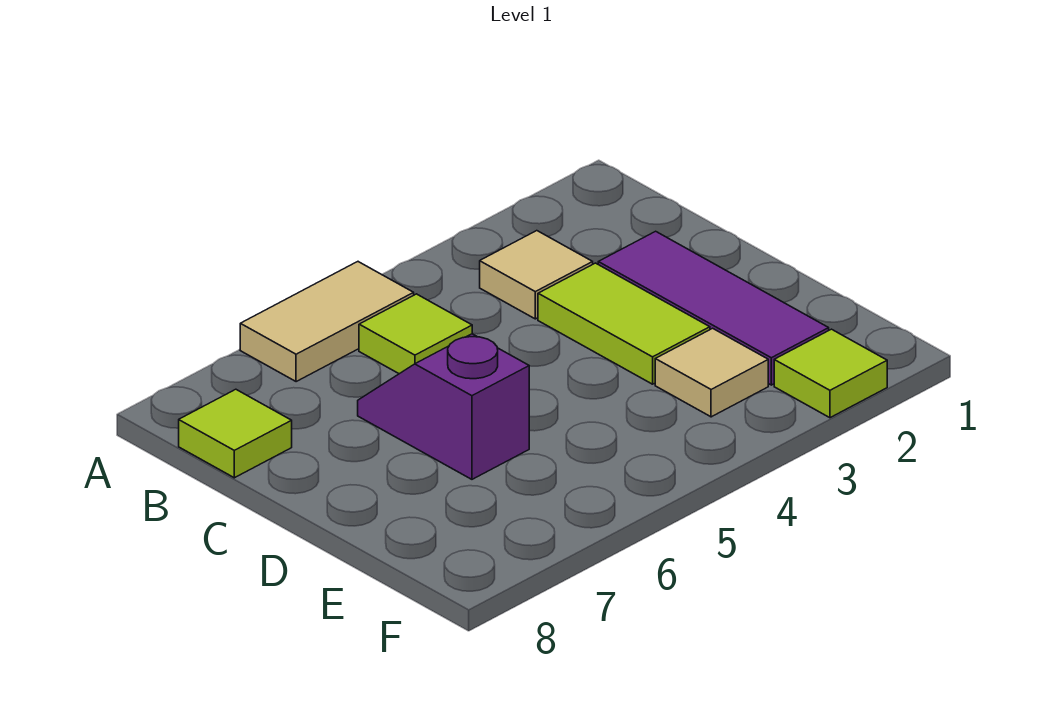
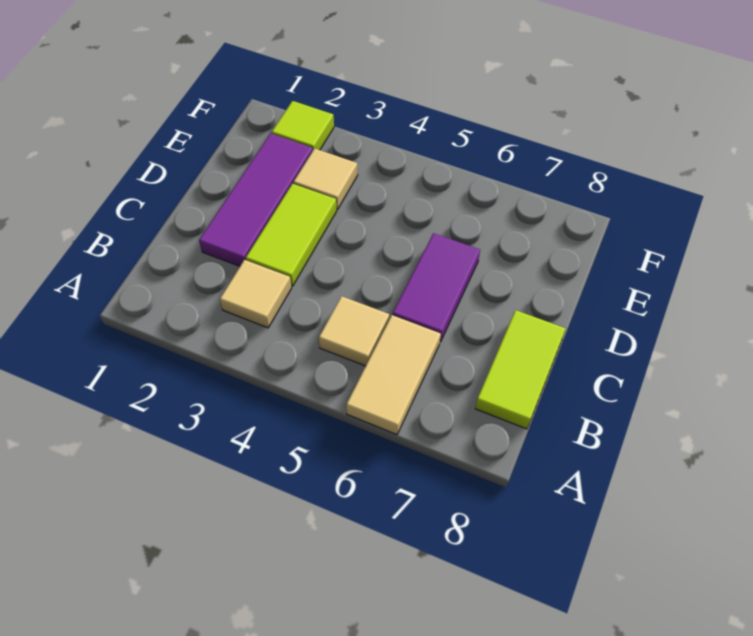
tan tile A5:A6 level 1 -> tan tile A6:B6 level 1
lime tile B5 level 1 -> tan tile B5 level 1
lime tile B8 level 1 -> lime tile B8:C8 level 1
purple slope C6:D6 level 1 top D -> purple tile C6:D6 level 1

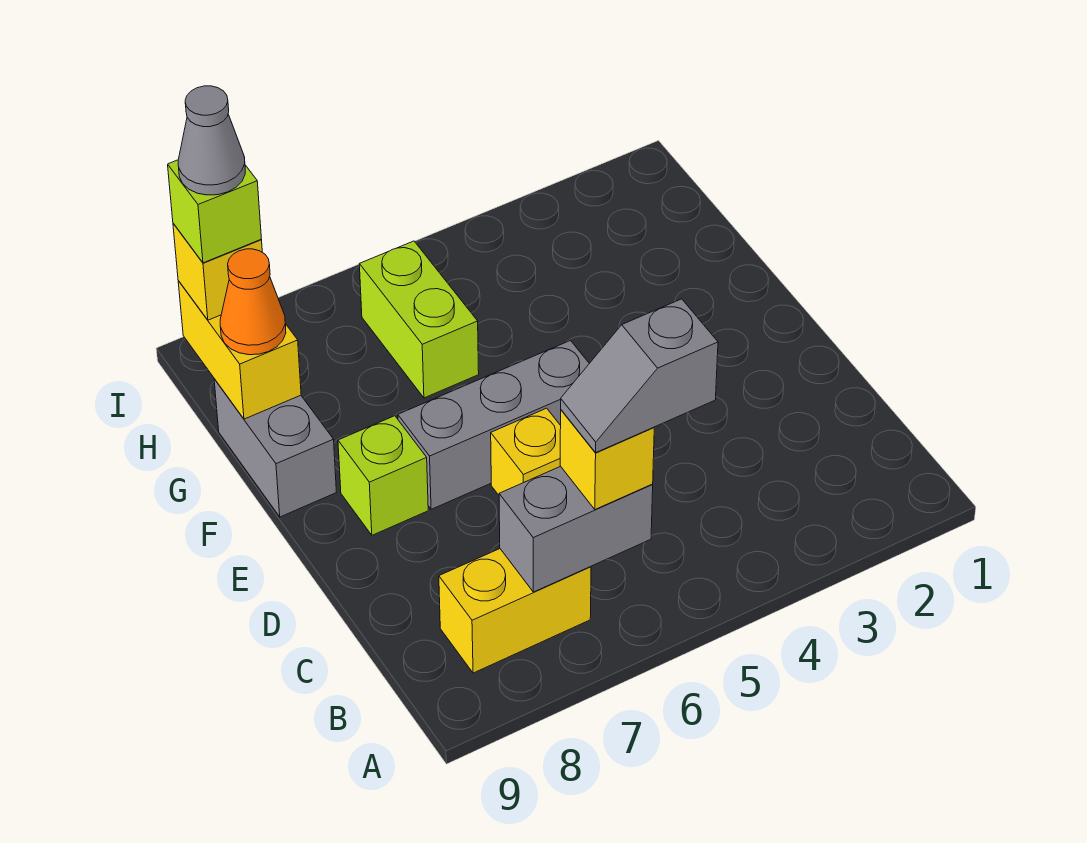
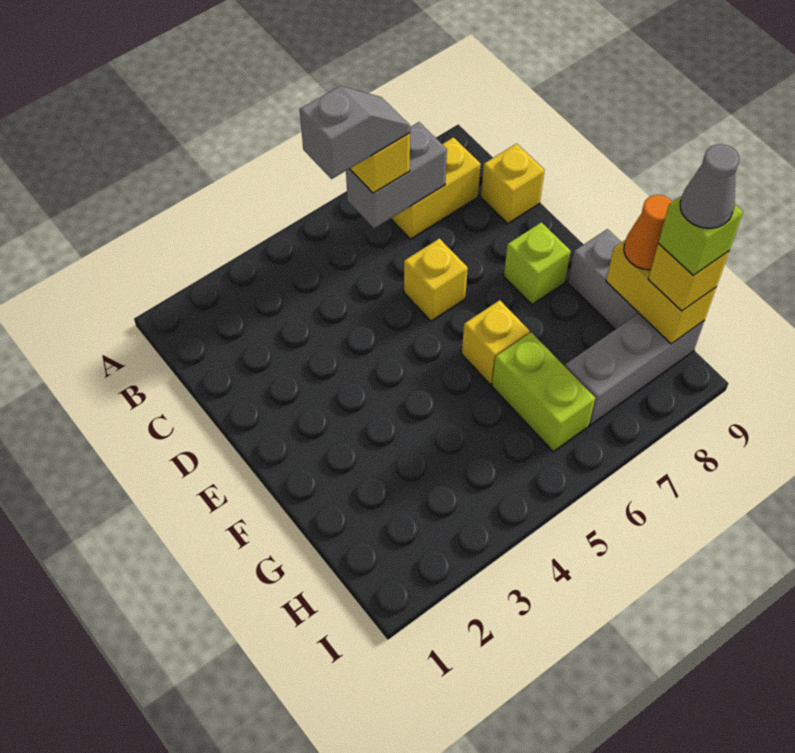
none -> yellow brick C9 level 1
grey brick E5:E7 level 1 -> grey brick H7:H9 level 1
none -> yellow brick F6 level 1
----
Task to complete: The line containing "purple slope C6:D6" and every line after it, through the end of the data, are to be output exactly. Omit the pictures.

Output for this exercise:
purple slope C6:D6 level 1 top D -> purple tile C6:D6 level 1

none -> yellow brick C9 level 1
grey brick E5:E7 level 1 -> grey brick H7:H9 level 1
none -> yellow brick F6 level 1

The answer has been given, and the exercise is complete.